== INFORMATION SUPPLIED ==

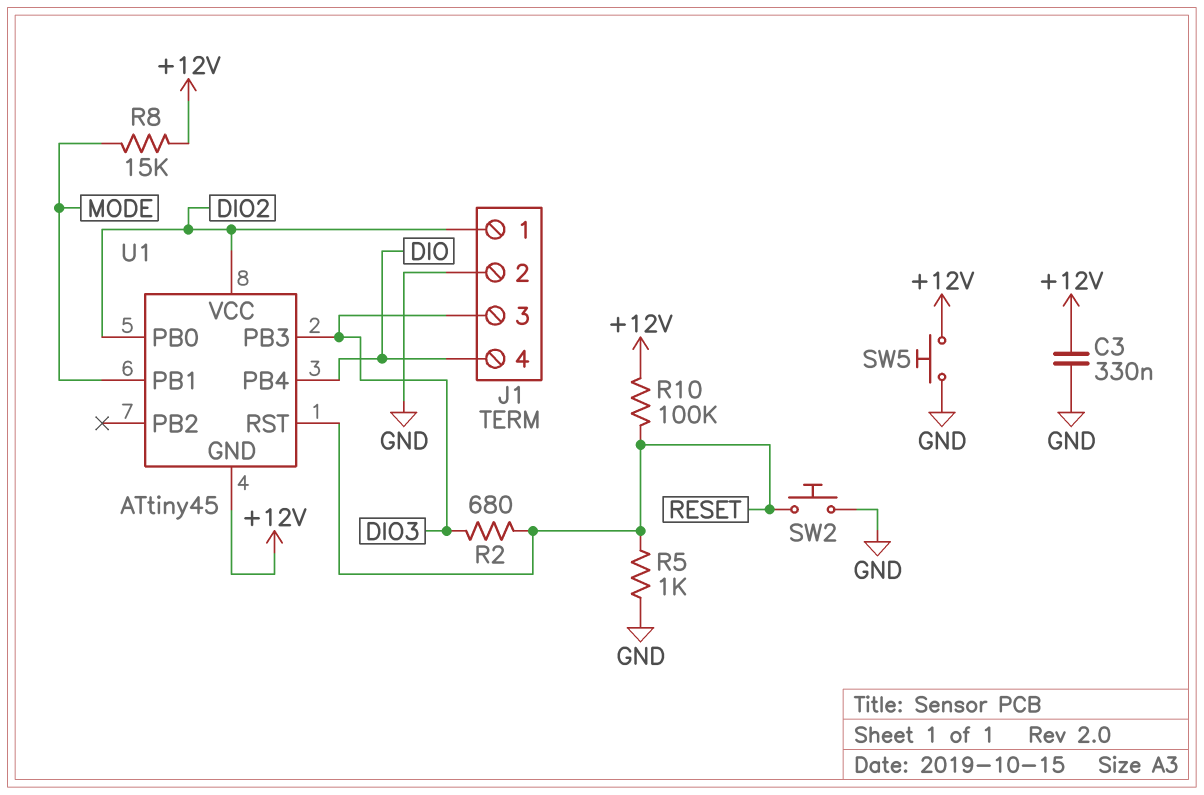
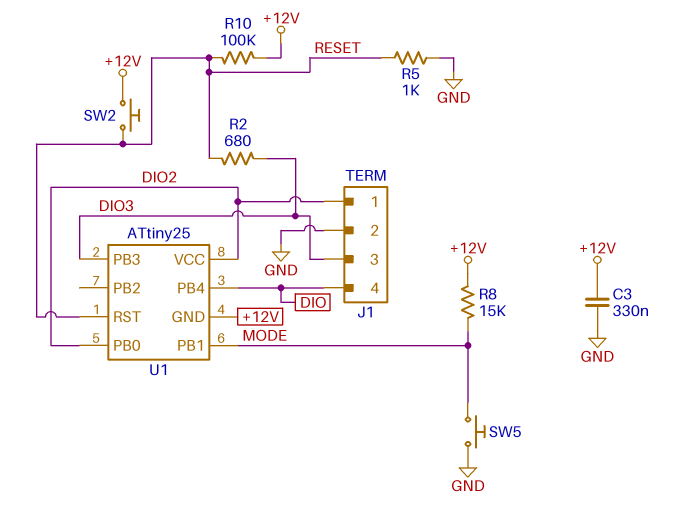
SW2: button (GND, RESET) -> button (+12V, RESET)
SW5: button (+12V, GND) -> button (GND, MODE)
U1: ATtiny45 -> ATtiny25

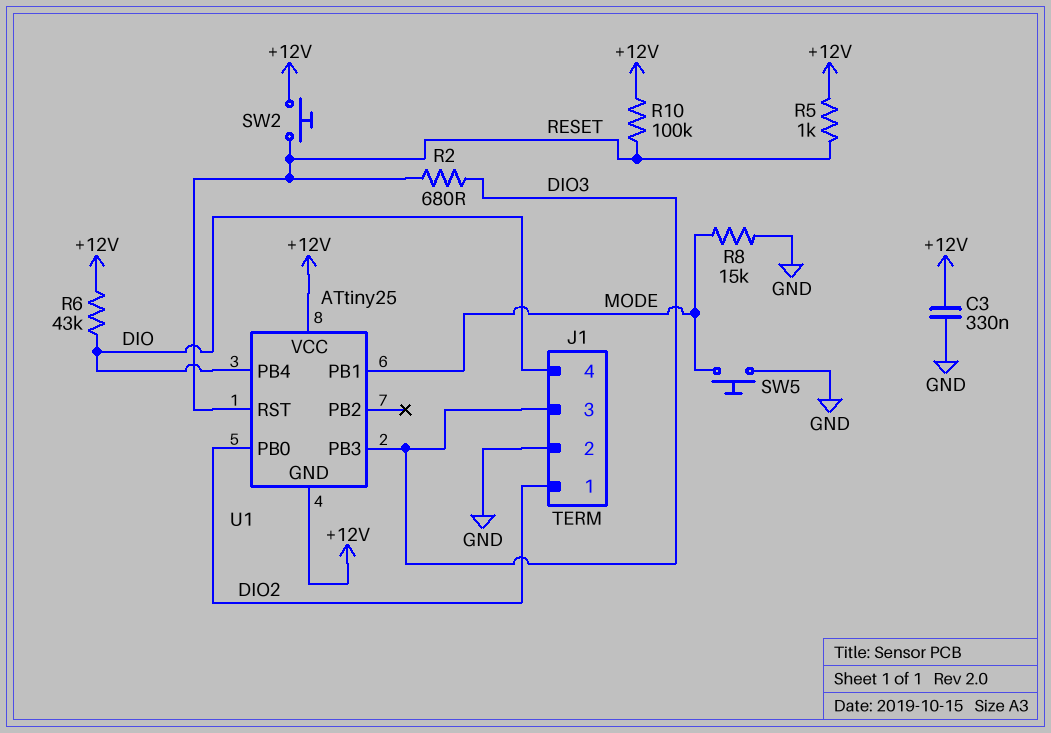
R5: 1k (GND, RESET) -> 1k (+12V, RESET)
R6: none -> 43k (+12V, DIO)
R8: 15k (+12V, MODE) -> 15k (GND, MODE)
U1 pin VCC: DIO2 -> +12V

== TASK BRIEF ==
Retype, please, exactly the lines that begin with the one containing "U1: ATtiny45 -> ATtiny25" and end at the last line of the entries above, both included, leaving out pictures.

== RESPONSE BELOW ==
U1: ATtiny45 -> ATtiny25

R5: 1k (GND, RESET) -> 1k (+12V, RESET)
R6: none -> 43k (+12V, DIO)
R8: 15k (+12V, MODE) -> 15k (GND, MODE)
U1 pin VCC: DIO2 -> +12V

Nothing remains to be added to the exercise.